§ Problem statement: From the first line to the last, print the material exactly, skipping the pictures.
Start of Dataset extract
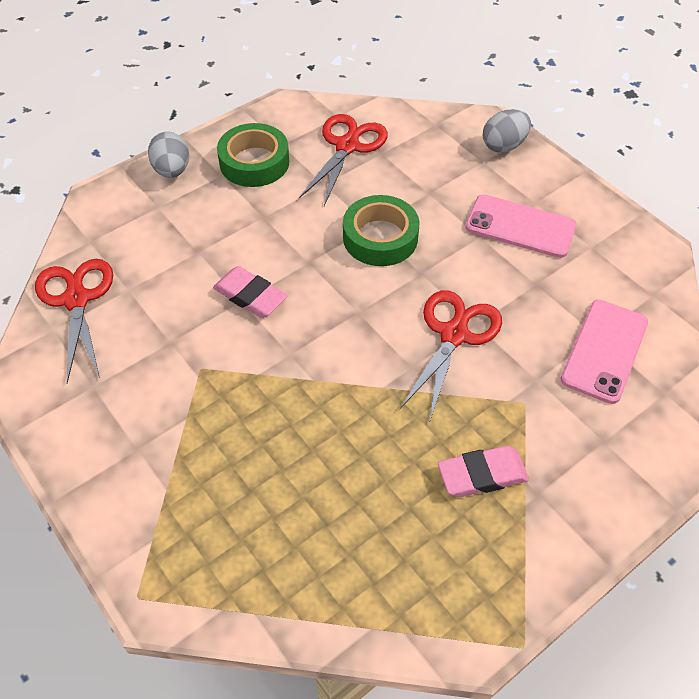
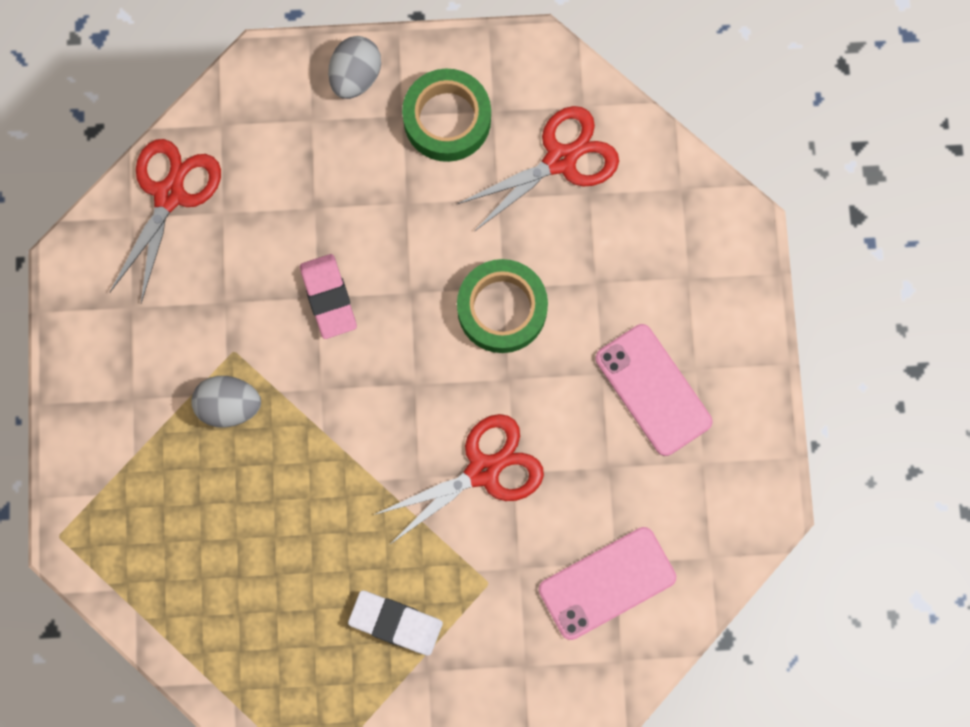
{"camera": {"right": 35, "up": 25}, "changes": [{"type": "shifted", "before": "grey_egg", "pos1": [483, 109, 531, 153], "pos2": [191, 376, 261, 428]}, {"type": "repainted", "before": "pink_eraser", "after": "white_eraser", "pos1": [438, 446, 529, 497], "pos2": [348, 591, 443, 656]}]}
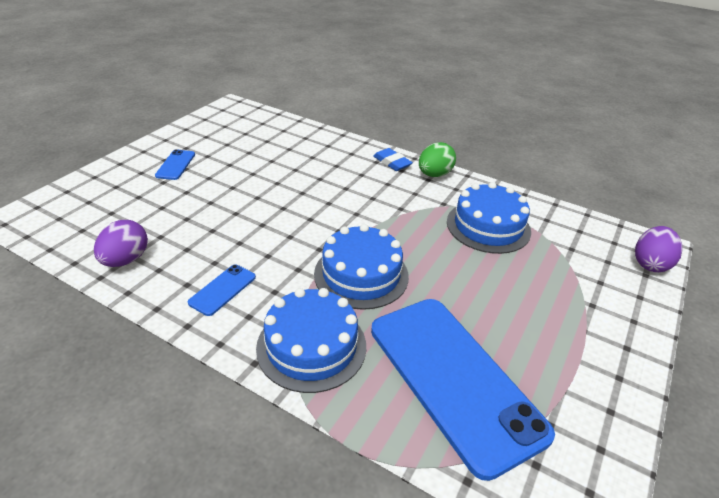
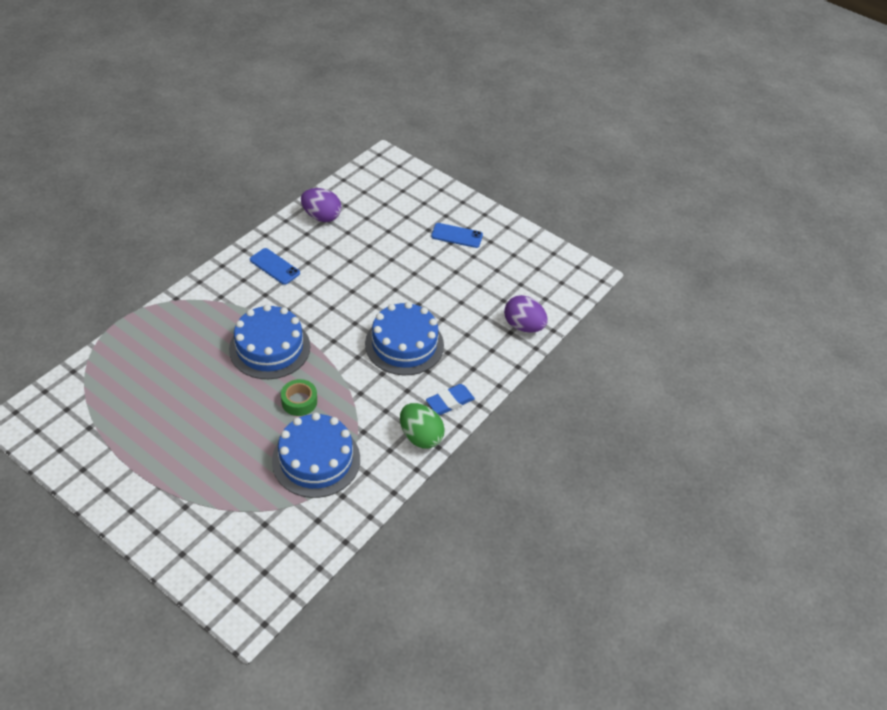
{"camera": {"right": 95, "up": 10}, "changes": [{"type": "shifted", "before": "purple_egg", "pos1": [635, 226, 683, 272], "pos2": [504, 295, 548, 333]}, {"type": "shifted", "before": "blue_cake", "pos1": [256, 288, 366, 393], "pos2": [365, 302, 444, 375]}, {"type": "gone", "before": "blue_phone", "pos1": [371, 299, 555, 481]}, {"type": "new", "after": "green_tape", "pos2": [281, 379, 317, 416]}]}
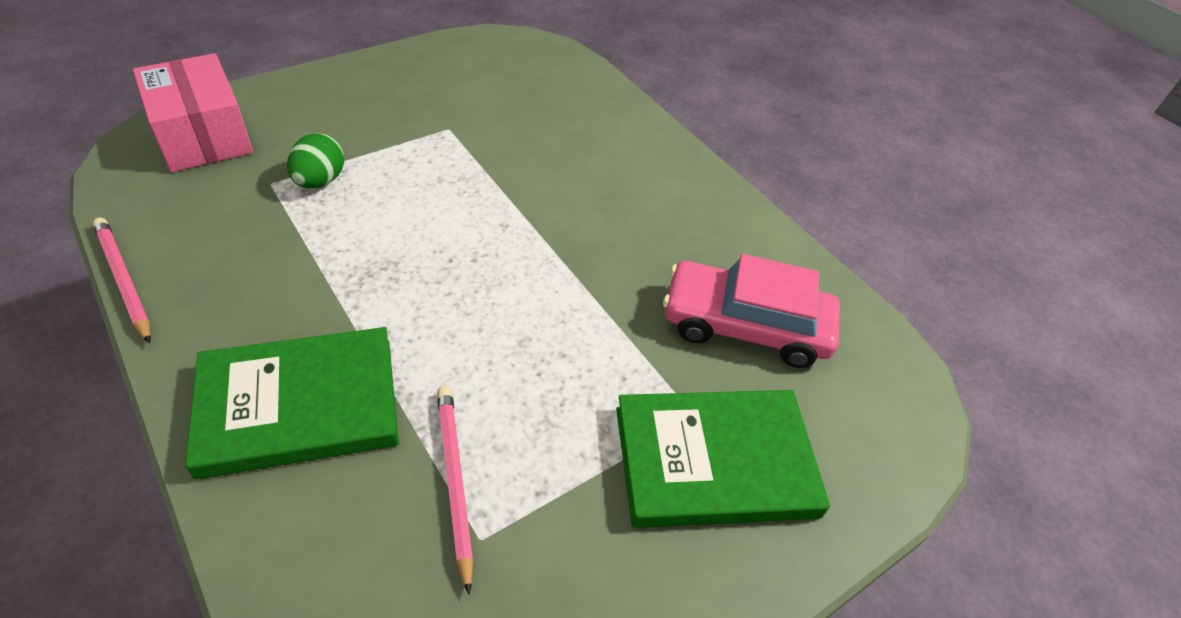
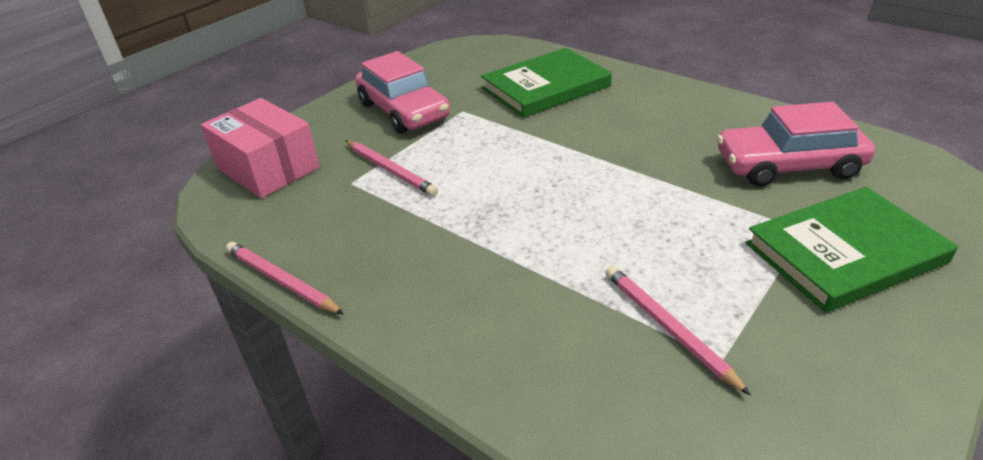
{"camera": {"right": -10, "up": -10}, "changes": [{"type": "swapped", "before": "green_egg", "after": "pink_pencil", "pos1": [287, 133, 344, 188], "pos2": [345, 140, 438, 196]}, {"type": "shifted", "before": "green_book", "pos1": [185, 327, 399, 479], "pos2": [481, 48, 612, 118]}, {"type": "new", "after": "pink_car", "pos2": [355, 51, 450, 134]}]}
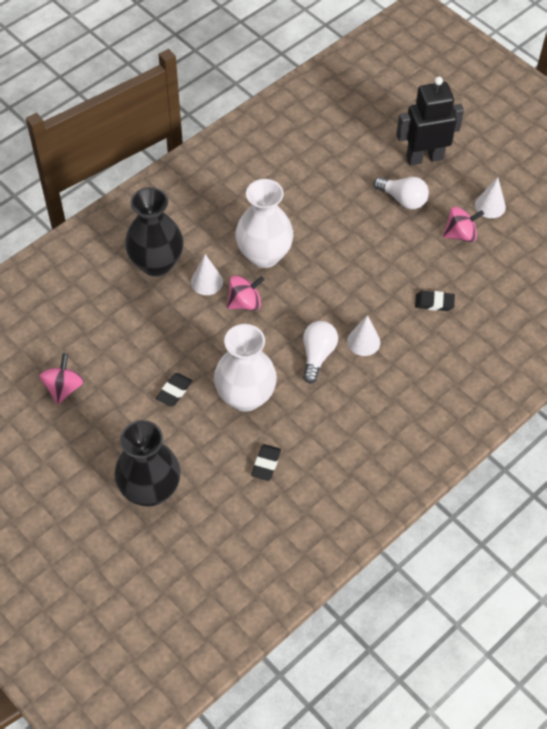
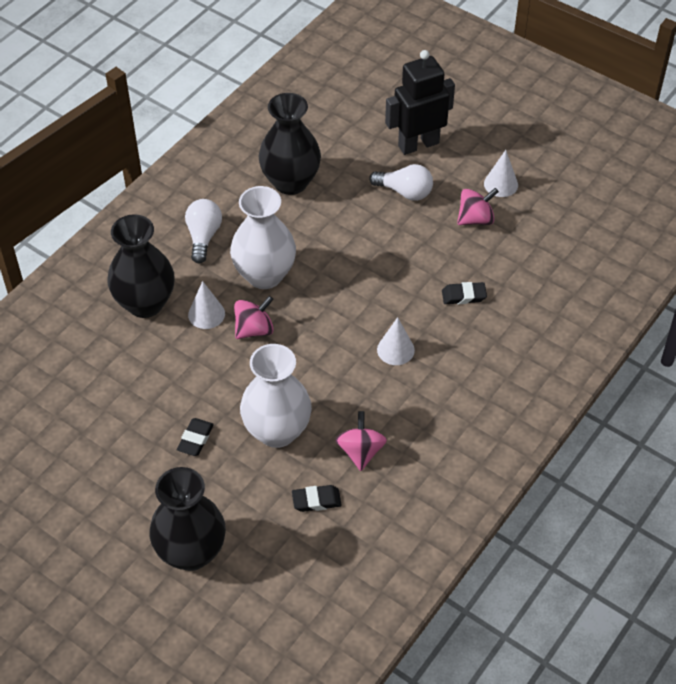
{"camera": {"right": -10, "up": -5}, "changes": [{"type": "shifted", "before": "white_light_bulb", "pos1": [303, 321, 338, 383], "pos2": [185, 199, 222, 263]}, {"type": "shifted", "before": "pink_spinning_top", "pos1": [39, 354, 84, 405], "pos2": [335, 411, 387, 471]}, {"type": "rotated", "before": "black_eraser", "pos1": [251, 444, 281, 481], "pos2": [292, 485, 342, 512], "turn": 75}, {"type": "new", "after": "black_vase", "pos2": [259, 93, 321, 195]}]}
End of Dataset extract
§ Response below:
{"camera": {"right": 35, "up": 25}, "changes": [{"type": "shifted", "before": "grey_egg", "pos1": [483, 109, 531, 153], "pos2": [191, 376, 261, 428]}, {"type": "repainted", "before": "pink_eraser", "after": "white_eraser", "pos1": [438, 446, 529, 497], "pos2": [348, 591, 443, 656]}]}
{"camera": {"right": 95, "up": 10}, "changes": [{"type": "shifted", "before": "purple_egg", "pos1": [635, 226, 683, 272], "pos2": [504, 295, 548, 333]}, {"type": "shifted", "before": "blue_cake", "pos1": [256, 288, 366, 393], "pos2": [365, 302, 444, 375]}, {"type": "gone", "before": "blue_phone", "pos1": [371, 299, 555, 481]}, {"type": "new", "after": "green_tape", "pos2": [281, 379, 317, 416]}]}
{"camera": {"right": -10, "up": -10}, "changes": [{"type": "swapped", "before": "green_egg", "after": "pink_pencil", "pos1": [287, 133, 344, 188], "pos2": [345, 140, 438, 196]}, {"type": "shifted", "before": "green_book", "pos1": [185, 327, 399, 479], "pos2": [481, 48, 612, 118]}, {"type": "new", "after": "pink_car", "pos2": [355, 51, 450, 134]}]}
{"camera": {"right": -10, "up": -5}, "changes": [{"type": "shifted", "before": "white_light_bulb", "pos1": [303, 321, 338, 383], "pos2": [185, 199, 222, 263]}, {"type": "shifted", "before": "pink_spinning_top", "pos1": [39, 354, 84, 405], "pos2": [335, 411, 387, 471]}, {"type": "rotated", "before": "black_eraser", "pos1": [251, 444, 281, 481], "pos2": [292, 485, 342, 512], "turn": 75}, {"type": "new", "after": "black_vase", "pos2": [259, 93, 321, 195]}]}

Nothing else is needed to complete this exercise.